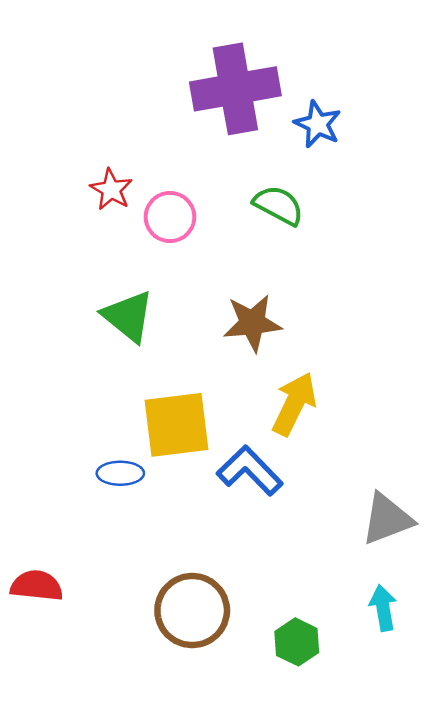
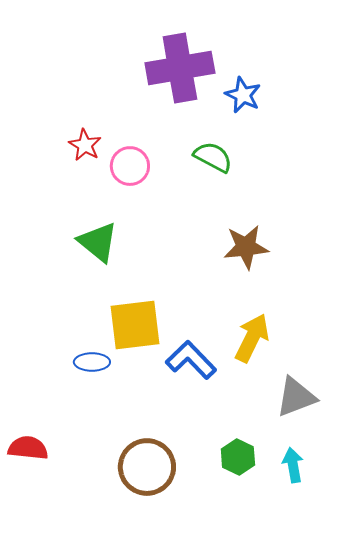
brown star: (252, 323) -> (246, 247), moved
yellow arrow: (294, 404) -> (252, 338), moved
green hexagon: (297, 642) -> (238, 457), moved

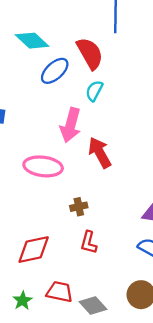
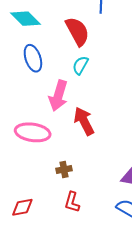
blue ellipse: (55, 71) -> (33, 58), moved, turned -68
red diamond: (34, 250) -> (22, 207), size x0.7

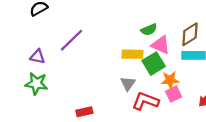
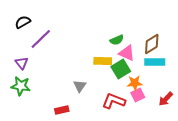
purple line: (72, 40) -> (41, 39), moved
purple triangle: (38, 57) -> (22, 63), turned 40
gray triangle: (128, 84) -> (80, 86), moved

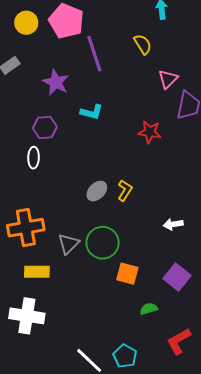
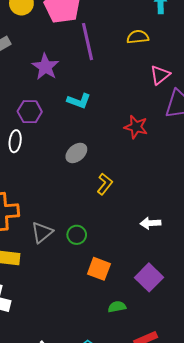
yellow semicircle: (143, 44) -> (138, 37), turned -70
gray ellipse: (97, 191) -> (76, 153), moved
green circle: (103, 243) -> (77, 235), size x0.6

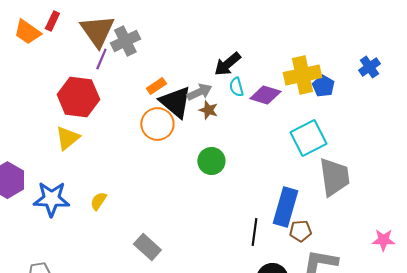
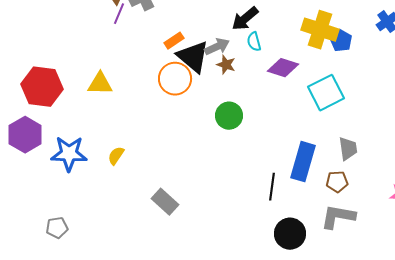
yellow cross: (302, 75) -> (320, 30), turned 30
purple diamond: (265, 95) -> (283, 68), moved
red hexagon: (78, 97) -> (42, 87), moved
yellow triangle: (67, 138) -> (100, 84), moved, turned 40
gray trapezoid: (334, 177) -> (348, 149), moved, size x0.6
brown pentagon: (300, 231) -> (337, 182), moved

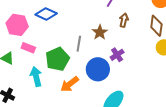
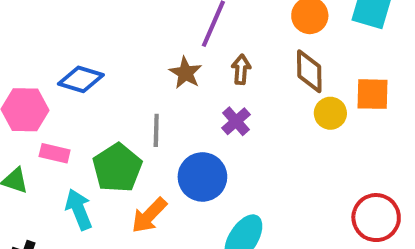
brown star: (100, 32) -> (186, 73), moved
purple cross: (117, 55) -> (236, 121), moved

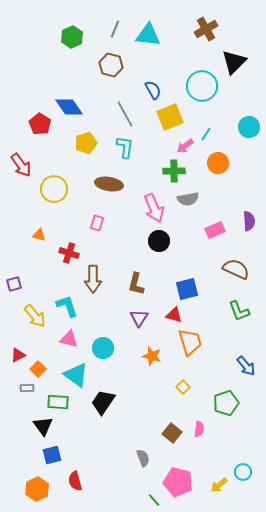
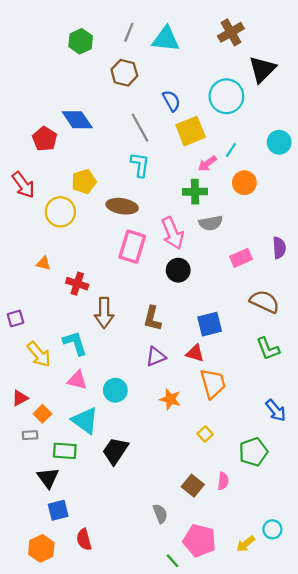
yellow pentagon: (86, 143) -> (84, 182), moved
pink rectangle: (97, 223) -> (132, 247), moved, size x1.8
purple triangle: (139, 318) -> (156, 357), turned 36

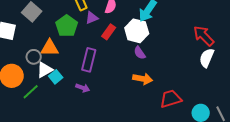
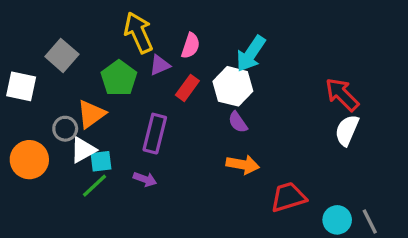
orange triangle: (50, 48) -> (91, 114), turned -36
cyan square: (56, 77) -> (101, 161), turned 32
green line: (31, 92) -> (94, 186), moved

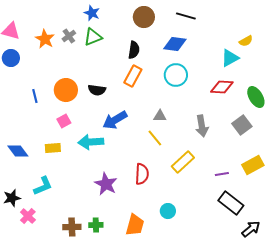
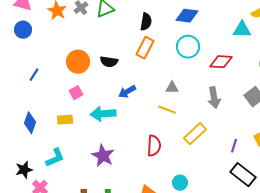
cyan triangle: (230, 58) -> (242, 30), turned 30
red diamond: (222, 87) -> (221, 62), moved
blue line: (35, 96) -> (34, 75), moved, turned 48
blue arrow: (115, 120) -> (127, 92), size x0.7
yellow line: (155, 138) -> (167, 110), turned -30
blue diamond: (18, 151) -> (30, 123), turned 55
purple line: (222, 174) -> (234, 146), turned -64
purple star: (106, 184) -> (103, 156), moved

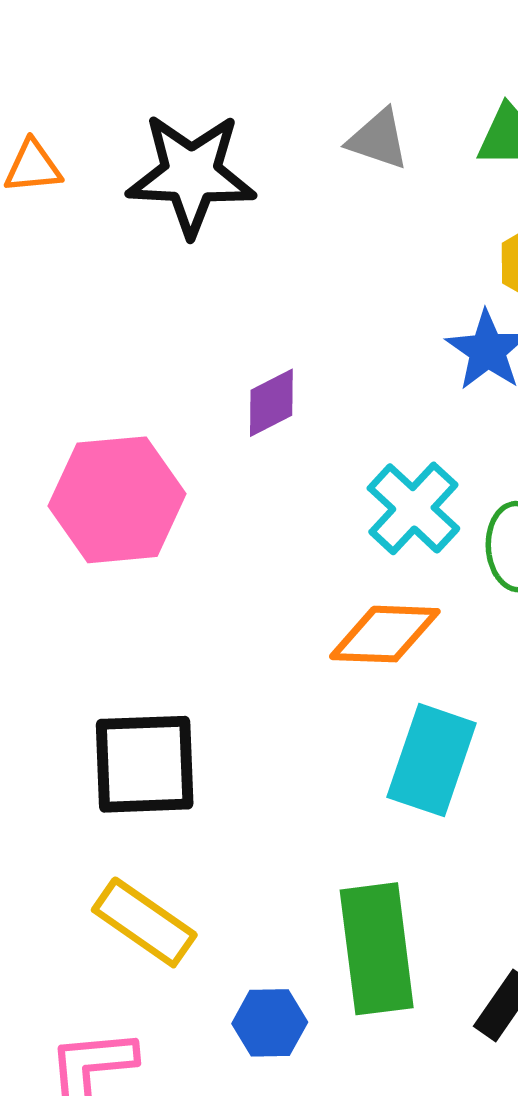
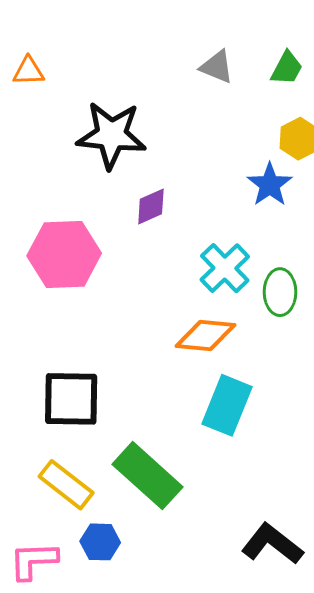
black star: (191, 174) -> (111, 135), moved
green rectangle: (377, 949) -> (147, 476), moved, turned -44
blue hexagon: (270, 1023) -> (100, 542), moved

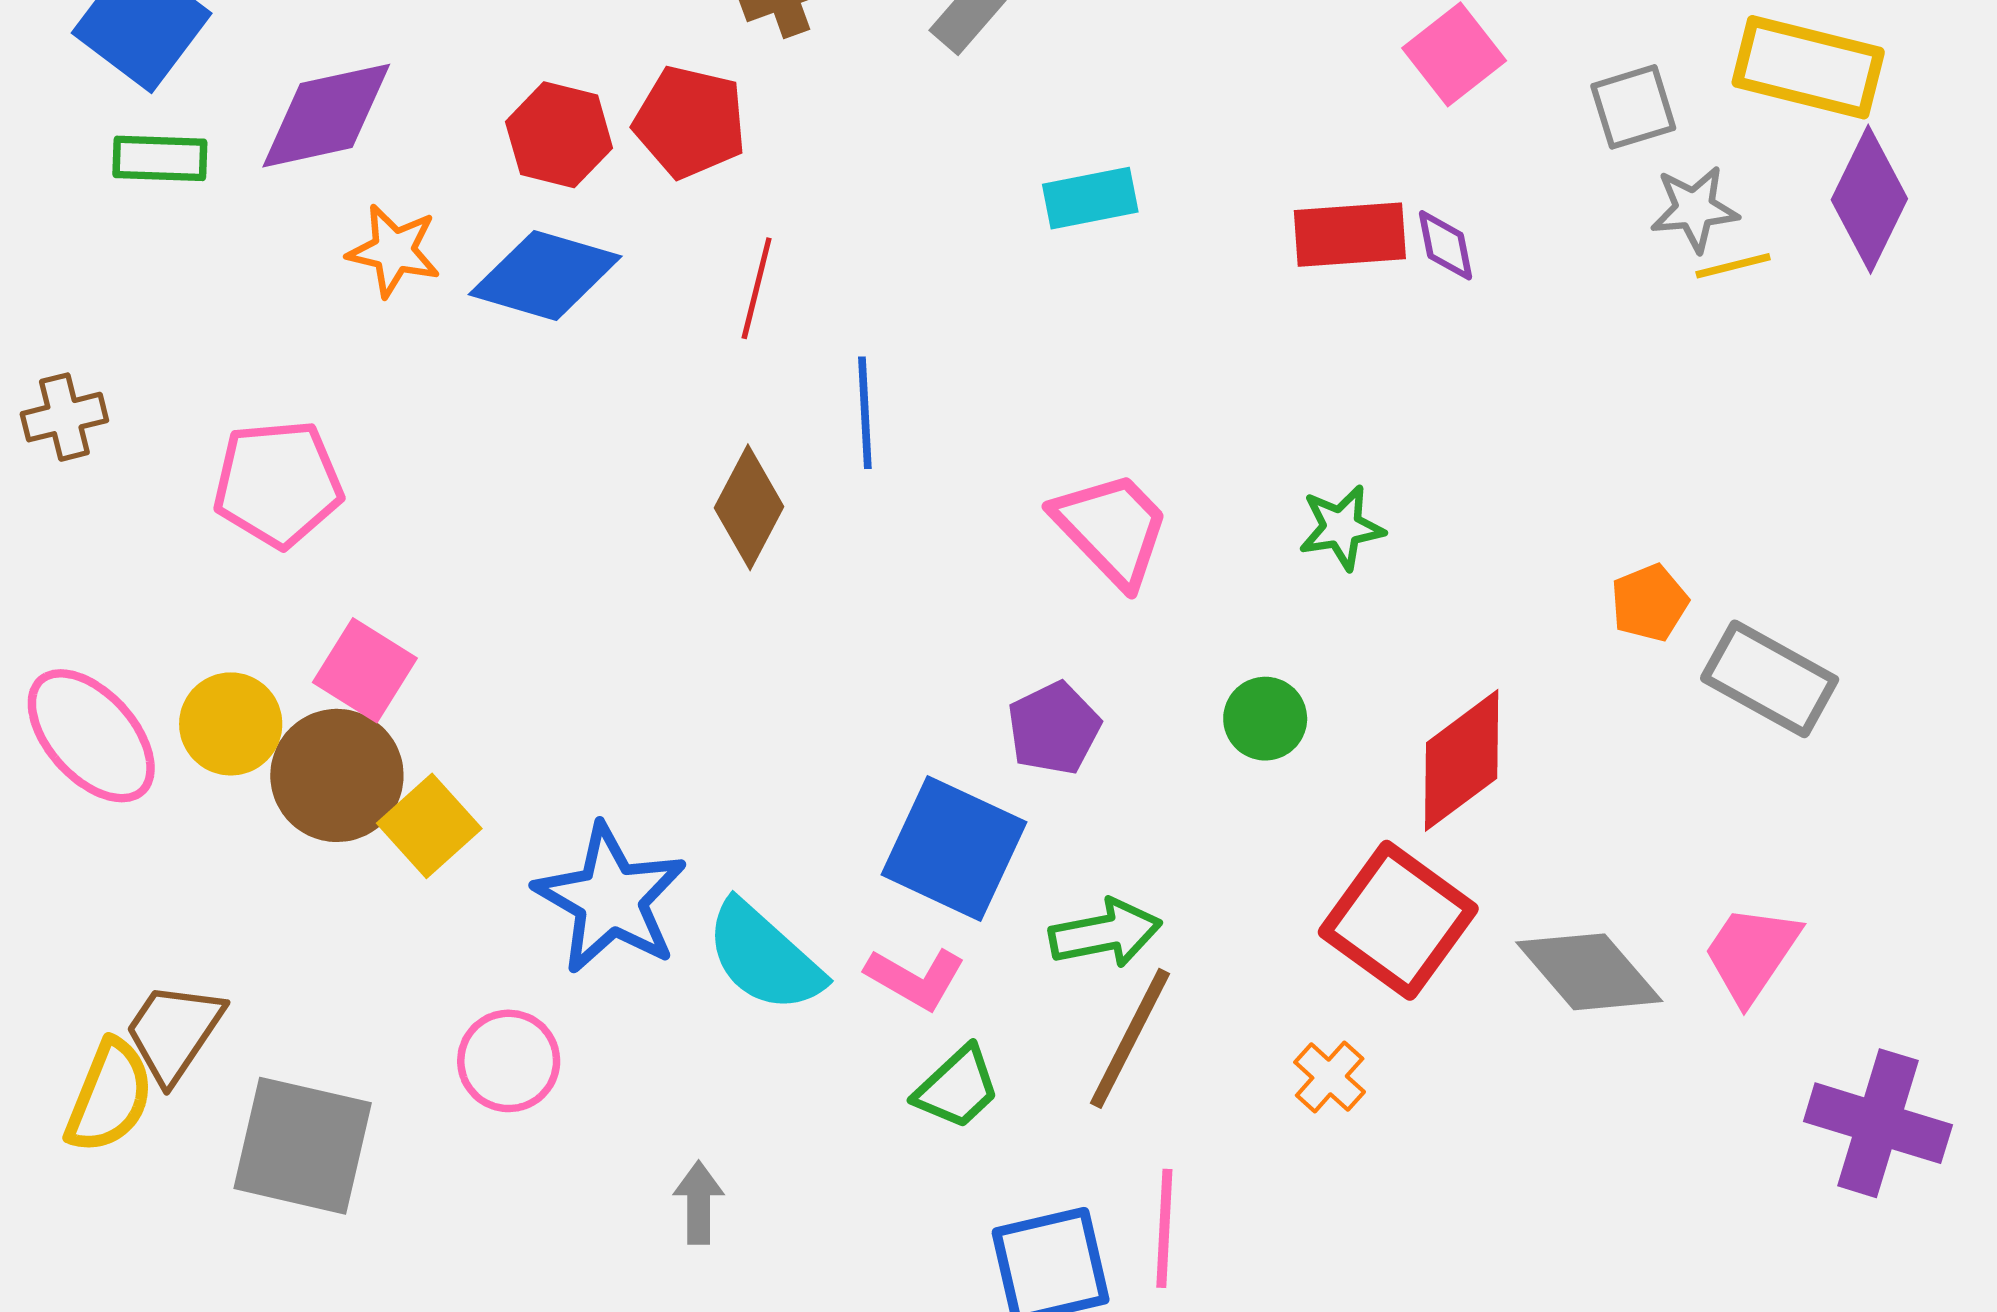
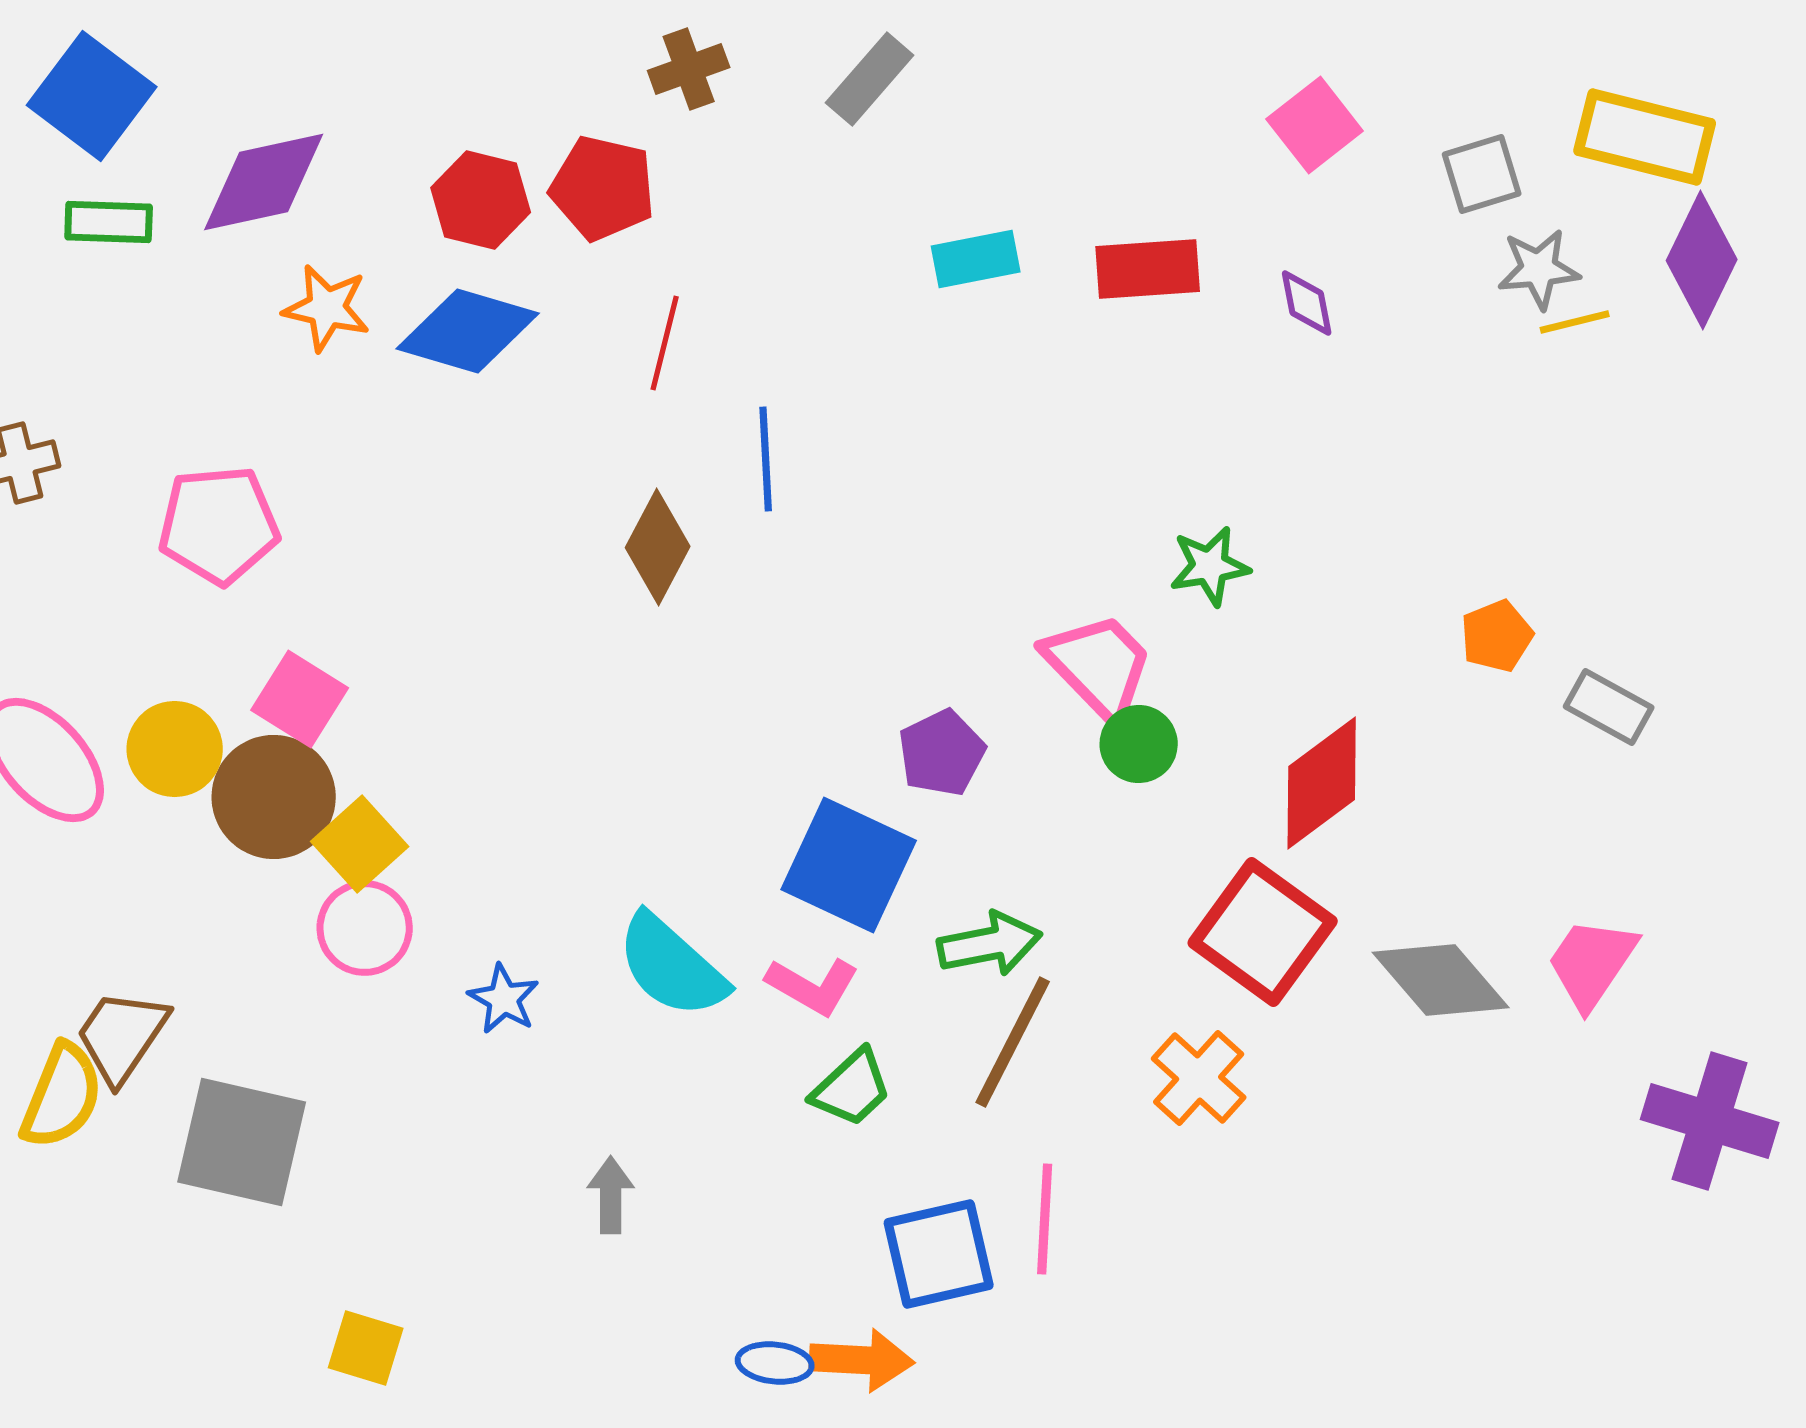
red rectangle: (1350, 235) -> (1148, 269), moved
pink trapezoid: (1112, 529) -> (1099, 666), moved
gray rectangle: (1770, 679) -> (1609, 707), size x0.7
blue star: (611, 899) -> (504, 999), moved, size x0.5
pink circle: (509, 1061) -> (365, 928), moved
orange cross: (1330, 1077) -> (1199, 1078), size x1.4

* [WHAT NEEDS TO BE DONE]: Every line above in the stretch from the one with "yellow arrow: (294, 404) -> (252, 338), moved" through the one with "purple cross: (117, 55) -> (236, 121), moved" is to be transcribed exactly, ends included. No picture is copied.

* [RESPONSE BOX]:
yellow arrow: (294, 404) -> (252, 338), moved
green hexagon: (297, 642) -> (238, 457), moved

blue ellipse: (55, 71) -> (33, 58), moved, turned -68
red diamond: (34, 250) -> (22, 207), size x0.7

purple line: (72, 40) -> (41, 39), moved
purple triangle: (38, 57) -> (22, 63), turned 40
gray triangle: (128, 84) -> (80, 86), moved

yellow semicircle: (143, 44) -> (138, 37), turned -70
gray ellipse: (97, 191) -> (76, 153), moved
green circle: (103, 243) -> (77, 235), size x0.6

yellow cross: (302, 75) -> (320, 30), turned 30
purple diamond: (265, 95) -> (283, 68), moved
red hexagon: (78, 97) -> (42, 87), moved
yellow triangle: (67, 138) -> (100, 84), moved, turned 40
gray trapezoid: (334, 177) -> (348, 149), moved, size x0.6
brown pentagon: (300, 231) -> (337, 182), moved

brown star: (100, 32) -> (186, 73), moved
purple cross: (117, 55) -> (236, 121), moved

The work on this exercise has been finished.